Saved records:
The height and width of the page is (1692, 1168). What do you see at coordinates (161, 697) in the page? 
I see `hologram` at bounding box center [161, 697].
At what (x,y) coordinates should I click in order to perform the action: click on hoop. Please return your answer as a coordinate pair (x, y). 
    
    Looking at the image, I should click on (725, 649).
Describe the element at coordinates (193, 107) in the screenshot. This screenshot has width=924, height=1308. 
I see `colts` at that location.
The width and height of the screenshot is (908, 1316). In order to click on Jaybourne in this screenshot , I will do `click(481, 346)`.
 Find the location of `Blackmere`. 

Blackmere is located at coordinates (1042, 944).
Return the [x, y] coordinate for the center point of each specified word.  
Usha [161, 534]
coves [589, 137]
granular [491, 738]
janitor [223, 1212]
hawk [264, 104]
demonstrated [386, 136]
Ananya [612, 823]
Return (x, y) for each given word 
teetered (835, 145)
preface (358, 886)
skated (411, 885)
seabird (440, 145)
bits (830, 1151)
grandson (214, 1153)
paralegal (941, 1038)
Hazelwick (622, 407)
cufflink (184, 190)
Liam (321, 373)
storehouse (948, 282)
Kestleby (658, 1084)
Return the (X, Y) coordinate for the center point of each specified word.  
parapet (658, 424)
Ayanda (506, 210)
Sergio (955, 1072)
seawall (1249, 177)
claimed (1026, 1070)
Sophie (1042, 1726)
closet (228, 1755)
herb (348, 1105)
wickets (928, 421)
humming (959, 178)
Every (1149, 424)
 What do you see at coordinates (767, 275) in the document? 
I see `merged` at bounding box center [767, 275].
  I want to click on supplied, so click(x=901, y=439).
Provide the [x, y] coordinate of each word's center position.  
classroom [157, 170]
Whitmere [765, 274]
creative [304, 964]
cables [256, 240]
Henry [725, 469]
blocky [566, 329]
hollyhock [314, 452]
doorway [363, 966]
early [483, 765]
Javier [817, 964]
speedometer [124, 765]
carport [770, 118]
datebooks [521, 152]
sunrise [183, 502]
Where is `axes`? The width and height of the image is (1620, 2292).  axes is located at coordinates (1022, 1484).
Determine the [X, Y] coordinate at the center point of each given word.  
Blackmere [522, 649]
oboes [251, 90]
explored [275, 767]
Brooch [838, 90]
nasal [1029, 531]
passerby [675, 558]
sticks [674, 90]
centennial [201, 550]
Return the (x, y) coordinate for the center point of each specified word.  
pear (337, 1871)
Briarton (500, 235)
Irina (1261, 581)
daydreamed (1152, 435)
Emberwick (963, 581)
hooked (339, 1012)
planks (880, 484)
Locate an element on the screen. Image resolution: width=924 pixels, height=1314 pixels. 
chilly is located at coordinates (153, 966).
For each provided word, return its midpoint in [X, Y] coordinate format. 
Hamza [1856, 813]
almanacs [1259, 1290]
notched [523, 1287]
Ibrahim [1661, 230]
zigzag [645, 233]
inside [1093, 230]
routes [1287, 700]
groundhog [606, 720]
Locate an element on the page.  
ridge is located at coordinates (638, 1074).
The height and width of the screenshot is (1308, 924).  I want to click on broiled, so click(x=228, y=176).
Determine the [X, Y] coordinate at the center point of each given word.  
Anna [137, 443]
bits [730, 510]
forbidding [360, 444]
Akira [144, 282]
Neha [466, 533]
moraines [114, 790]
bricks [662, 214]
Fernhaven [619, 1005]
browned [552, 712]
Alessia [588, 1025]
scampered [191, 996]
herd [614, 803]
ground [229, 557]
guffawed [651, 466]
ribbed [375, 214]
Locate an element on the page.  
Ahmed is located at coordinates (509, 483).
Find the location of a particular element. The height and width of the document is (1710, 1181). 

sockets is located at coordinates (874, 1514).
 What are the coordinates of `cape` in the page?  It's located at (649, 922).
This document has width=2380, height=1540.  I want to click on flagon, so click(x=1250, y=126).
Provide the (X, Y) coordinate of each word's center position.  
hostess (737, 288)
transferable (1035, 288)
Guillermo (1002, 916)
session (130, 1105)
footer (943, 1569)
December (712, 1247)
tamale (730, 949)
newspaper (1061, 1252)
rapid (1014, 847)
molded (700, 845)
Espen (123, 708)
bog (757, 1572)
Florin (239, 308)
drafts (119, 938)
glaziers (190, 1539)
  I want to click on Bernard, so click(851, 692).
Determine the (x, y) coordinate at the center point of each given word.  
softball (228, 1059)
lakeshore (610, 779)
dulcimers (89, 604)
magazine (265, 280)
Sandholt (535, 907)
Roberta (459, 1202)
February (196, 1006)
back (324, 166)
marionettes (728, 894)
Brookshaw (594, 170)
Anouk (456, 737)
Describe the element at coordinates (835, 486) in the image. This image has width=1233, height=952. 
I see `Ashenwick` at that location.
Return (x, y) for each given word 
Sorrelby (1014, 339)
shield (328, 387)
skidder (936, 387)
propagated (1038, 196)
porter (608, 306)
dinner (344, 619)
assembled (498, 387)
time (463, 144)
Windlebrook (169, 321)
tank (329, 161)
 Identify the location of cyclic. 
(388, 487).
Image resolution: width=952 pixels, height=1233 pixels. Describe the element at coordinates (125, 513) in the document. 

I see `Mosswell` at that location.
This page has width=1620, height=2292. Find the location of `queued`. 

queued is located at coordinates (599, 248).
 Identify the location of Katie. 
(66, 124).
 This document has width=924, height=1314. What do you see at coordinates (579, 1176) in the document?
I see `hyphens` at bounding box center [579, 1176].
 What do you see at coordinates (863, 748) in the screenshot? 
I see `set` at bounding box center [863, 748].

- THE TASK: Please reproduce all of the lines above verbatim, leaving nothing out and changing nothing.

- WRITTEN ANSWER:
The height and width of the page is (1692, 1168). What do you see at coordinates (161, 697) in the page? 
I see `hologram` at bounding box center [161, 697].
At what (x,y) coordinates should I click in order to perform the action: click on hoop. Please return your answer as a coordinate pair (x, y). 
    
    Looking at the image, I should click on (725, 649).
Describe the element at coordinates (193, 107) in the screenshot. This screenshot has width=924, height=1308. 
I see `colts` at that location.
The width and height of the screenshot is (908, 1316). In order to click on Jaybourne in this screenshot , I will do `click(481, 346)`.
 Find the location of `Blackmere`. 

Blackmere is located at coordinates (1042, 944).
Return the [x, y] coordinate for the center point of each specified word.  
Usha [161, 534]
coves [589, 137]
granular [491, 738]
janitor [223, 1212]
hawk [264, 104]
demonstrated [386, 136]
Ananya [612, 823]
Return (x, y) for each given word 
teetered (835, 145)
preface (358, 886)
skated (411, 885)
seabird (440, 145)
bits (830, 1151)
grandson (214, 1153)
paralegal (941, 1038)
Hazelwick (622, 407)
cufflink (184, 190)
Liam (321, 373)
storehouse (948, 282)
Kestleby (658, 1084)
Return the (X, Y) coordinate for the center point of each specified word.  
parapet (658, 424)
Ayanda (506, 210)
Sergio (955, 1072)
seawall (1249, 177)
claimed (1026, 1070)
Sophie (1042, 1726)
closet (228, 1755)
herb (348, 1105)
wickets (928, 421)
humming (959, 178)
Every (1149, 424)
 What do you see at coordinates (767, 275) in the document? 
I see `merged` at bounding box center [767, 275].
  I want to click on supplied, so click(x=901, y=439).
Provide the [x, y] coordinate of each word's center position.  
classroom [157, 170]
Whitmere [765, 274]
creative [304, 964]
cables [256, 240]
Henry [725, 469]
blocky [566, 329]
hollyhock [314, 452]
doorway [363, 966]
early [483, 765]
Javier [817, 964]
speedometer [124, 765]
carport [770, 118]
datebooks [521, 152]
sunrise [183, 502]
Where is `axes`? The width and height of the image is (1620, 2292).  axes is located at coordinates (1022, 1484).
Determine the [X, Y] coordinate at the center point of each given word.  
Blackmere [522, 649]
oboes [251, 90]
explored [275, 767]
Brooch [838, 90]
nasal [1029, 531]
passerby [675, 558]
sticks [674, 90]
centennial [201, 550]
Return the (x, y) coordinate for the center point of each specified word.  
pear (337, 1871)
Briarton (500, 235)
Irina (1261, 581)
daydreamed (1152, 435)
Emberwick (963, 581)
hooked (339, 1012)
planks (880, 484)
Locate an element on the screen. Image resolution: width=924 pixels, height=1314 pixels. 
chilly is located at coordinates (153, 966).
For each provided word, return its midpoint in [X, Y] coordinate format. 
Hamza [1856, 813]
almanacs [1259, 1290]
notched [523, 1287]
Ibrahim [1661, 230]
zigzag [645, 233]
inside [1093, 230]
routes [1287, 700]
groundhog [606, 720]
Locate an element on the page.  
ridge is located at coordinates (638, 1074).
The height and width of the screenshot is (1308, 924).  I want to click on broiled, so click(x=228, y=176).
Determine the [X, Y] coordinate at the center point of each given word.  
Anna [137, 443]
bits [730, 510]
forbidding [360, 444]
Akira [144, 282]
Neha [466, 533]
moraines [114, 790]
bricks [662, 214]
Fernhaven [619, 1005]
browned [552, 712]
Alessia [588, 1025]
scampered [191, 996]
herd [614, 803]
ground [229, 557]
guffawed [651, 466]
ribbed [375, 214]
Locate an element on the page.  
Ahmed is located at coordinates (509, 483).
Find the location of a particular element. The height and width of the document is (1710, 1181). 

sockets is located at coordinates (874, 1514).
 What are the coordinates of `cape` in the page?  It's located at (649, 922).
This document has width=2380, height=1540.  I want to click on flagon, so click(x=1250, y=126).
Provide the (X, Y) coordinate of each word's center position.  
hostess (737, 288)
transferable (1035, 288)
Guillermo (1002, 916)
session (130, 1105)
footer (943, 1569)
December (712, 1247)
tamale (730, 949)
newspaper (1061, 1252)
rapid (1014, 847)
molded (700, 845)
Espen (123, 708)
bog (757, 1572)
Florin (239, 308)
drafts (119, 938)
glaziers (190, 1539)
  I want to click on Bernard, so click(851, 692).
Determine the (x, y) coordinate at the center point of each given word.  
softball (228, 1059)
lakeshore (610, 779)
dulcimers (89, 604)
magazine (265, 280)
Sandholt (535, 907)
Roberta (459, 1202)
February (196, 1006)
back (324, 166)
marionettes (728, 894)
Brookshaw (594, 170)
Anouk (456, 737)
Describe the element at coordinates (835, 486) in the image. This image has width=1233, height=952. 
I see `Ashenwick` at that location.
Return (x, y) for each given word 
Sorrelby (1014, 339)
shield (328, 387)
skidder (936, 387)
propagated (1038, 196)
porter (608, 306)
dinner (344, 619)
assembled (498, 387)
time (463, 144)
Windlebrook (169, 321)
tank (329, 161)
 Identify the location of cyclic. 
(388, 487).
Image resolution: width=952 pixels, height=1233 pixels. Describe the element at coordinates (125, 513) in the document. 

I see `Mosswell` at that location.
This page has width=1620, height=2292. Find the location of `queued`. 

queued is located at coordinates (599, 248).
 Identify the location of Katie. 
(66, 124).
 This document has width=924, height=1314. What do you see at coordinates (579, 1176) in the document?
I see `hyphens` at bounding box center [579, 1176].
 What do you see at coordinates (863, 748) in the screenshot? 
I see `set` at bounding box center [863, 748].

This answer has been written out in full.